(Data)

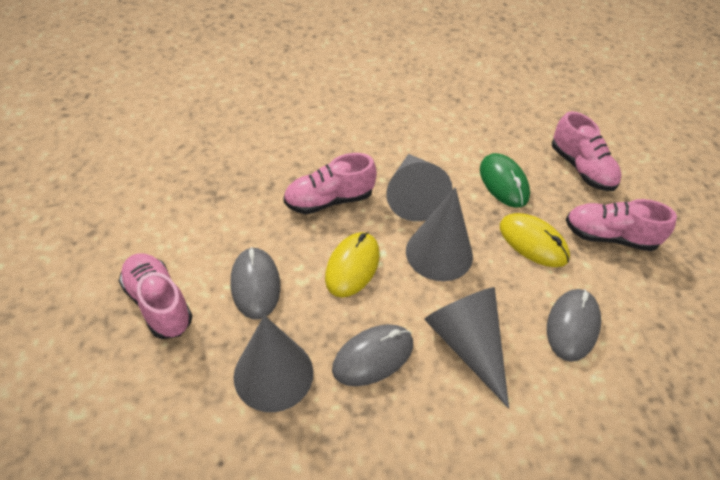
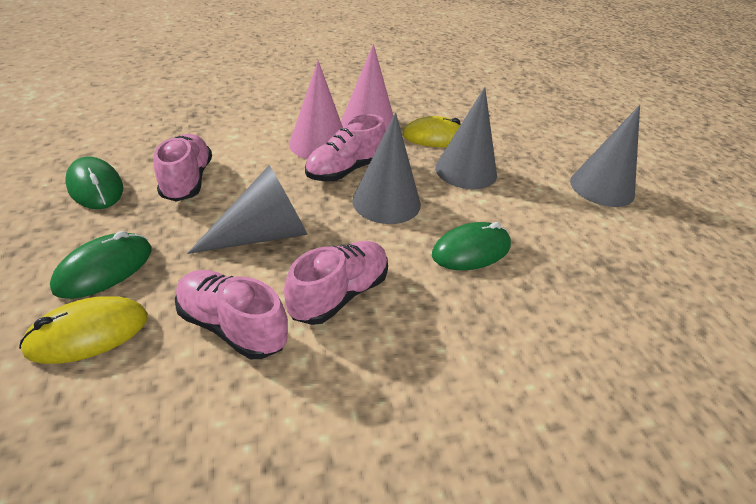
green mouse: 1 -> 3
grey mouse: 3 -> 0
pink cone: 0 -> 2

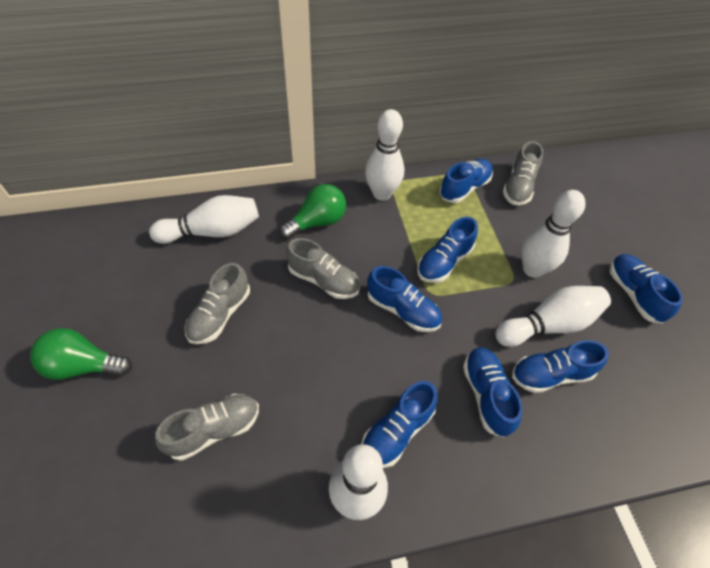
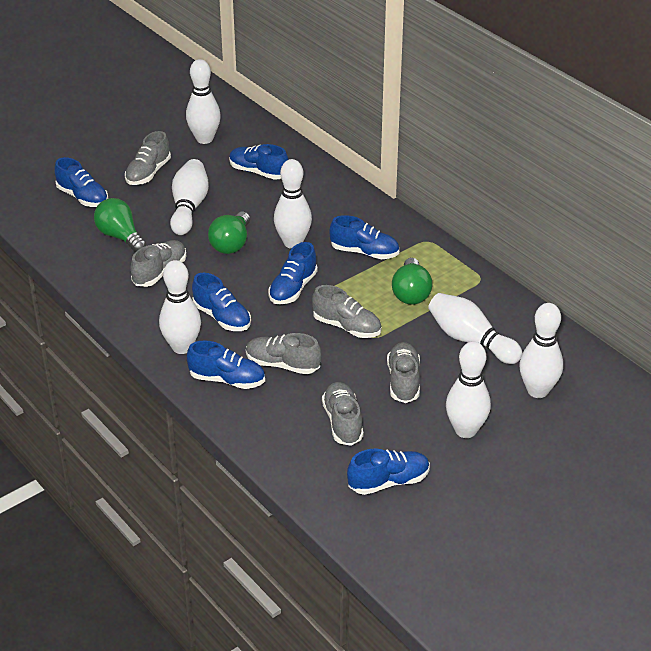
green light bulb: 2 -> 3
grey shoe: 4 -> 6
white bowling pin: 5 -> 7

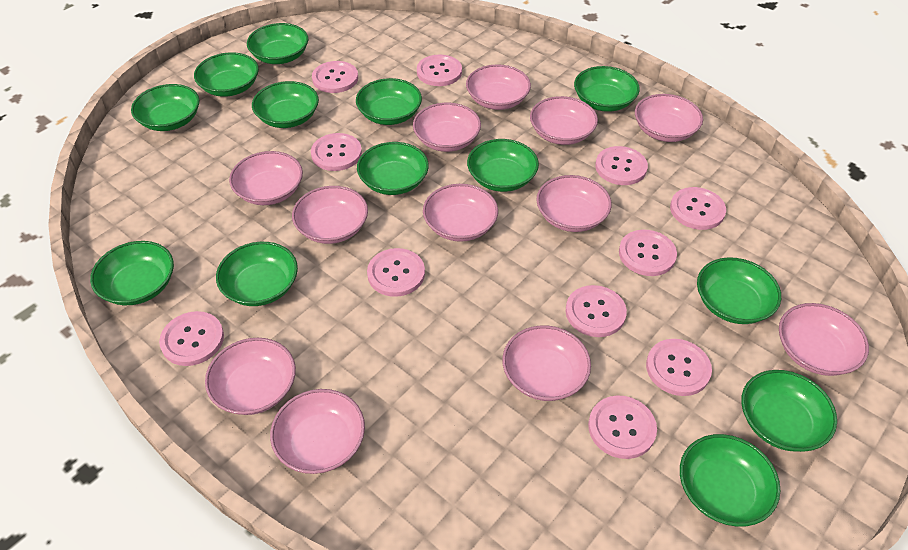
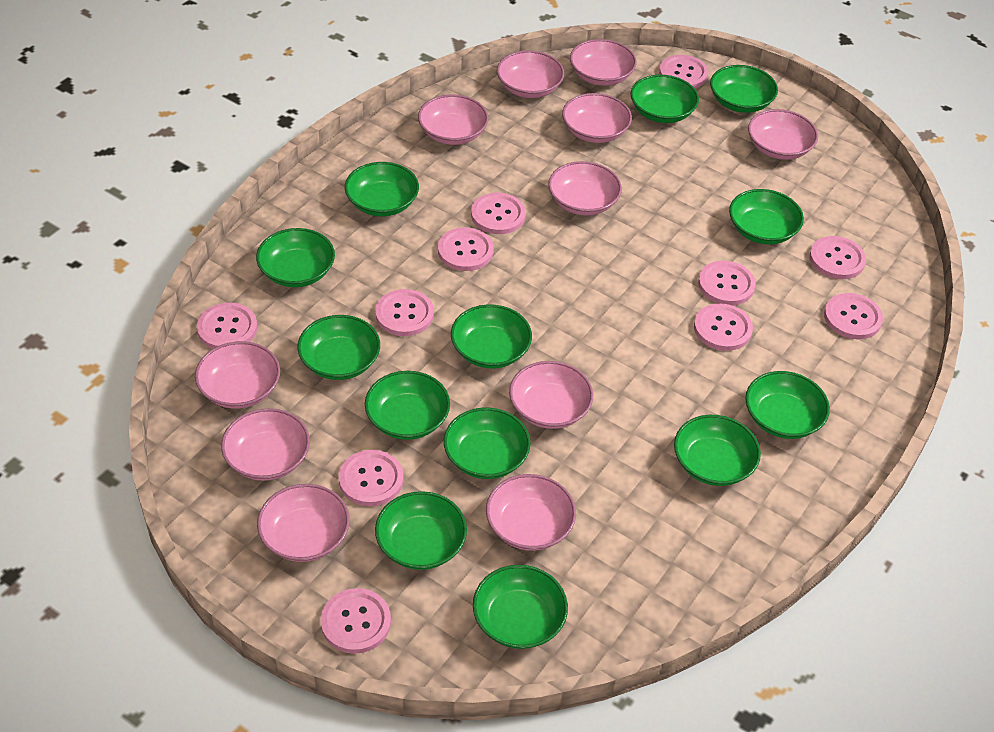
pink bowl: 12 -> 11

(End Data)

*Exercise aim*. Go through the records above and write out every line exactly, passing over the pictures.

*Task result*.
green mouse: 1 -> 3
grey mouse: 3 -> 0
pink cone: 0 -> 2

green light bulb: 2 -> 3
grey shoe: 4 -> 6
white bowling pin: 5 -> 7

pink bowl: 12 -> 11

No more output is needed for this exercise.